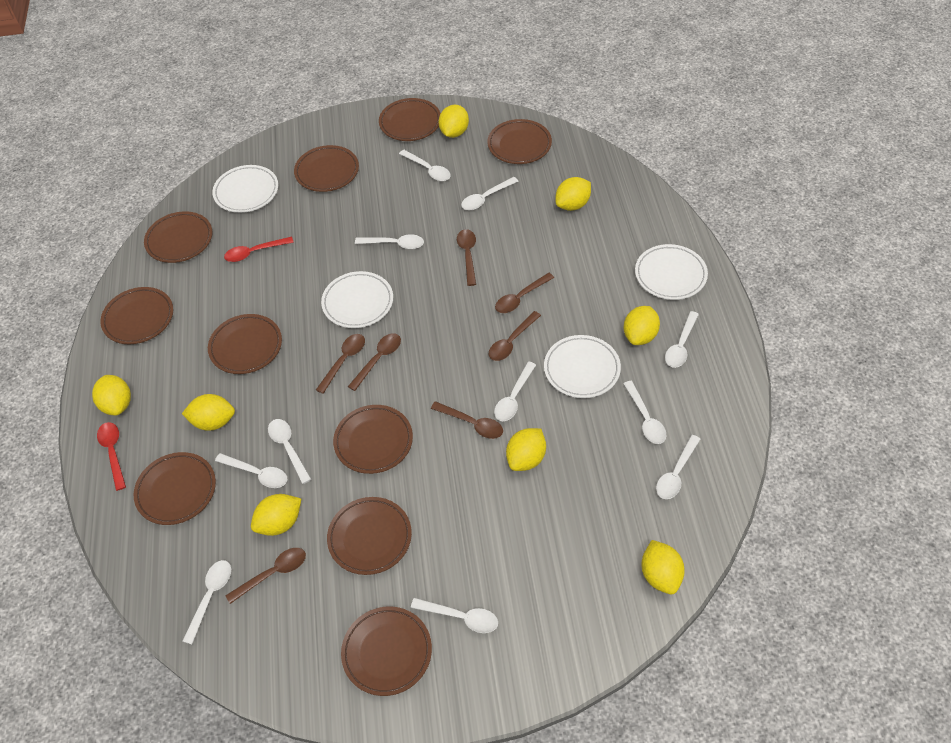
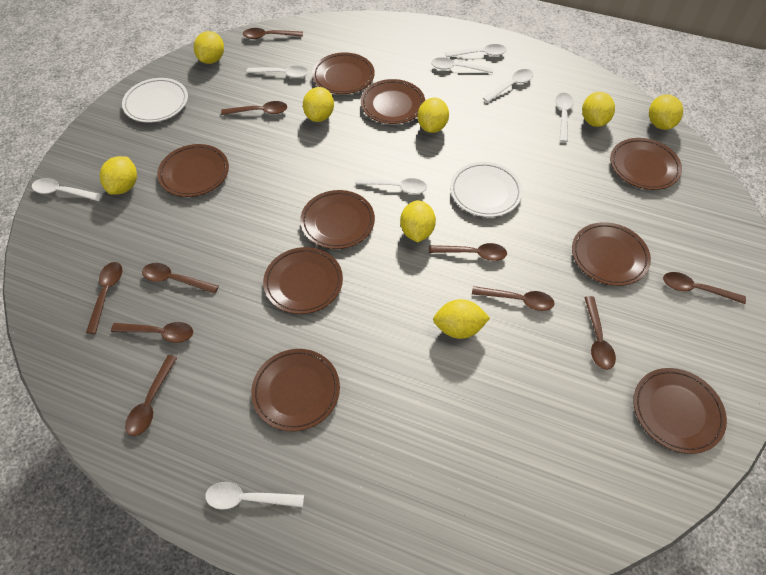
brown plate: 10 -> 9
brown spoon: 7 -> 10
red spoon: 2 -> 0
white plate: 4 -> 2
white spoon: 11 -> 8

Task to complete ->
Repeat the lines above exactly, and keep every picture out.

Written solution ->
brown plate: 10 -> 9
brown spoon: 7 -> 10
red spoon: 2 -> 0
white plate: 4 -> 2
white spoon: 11 -> 8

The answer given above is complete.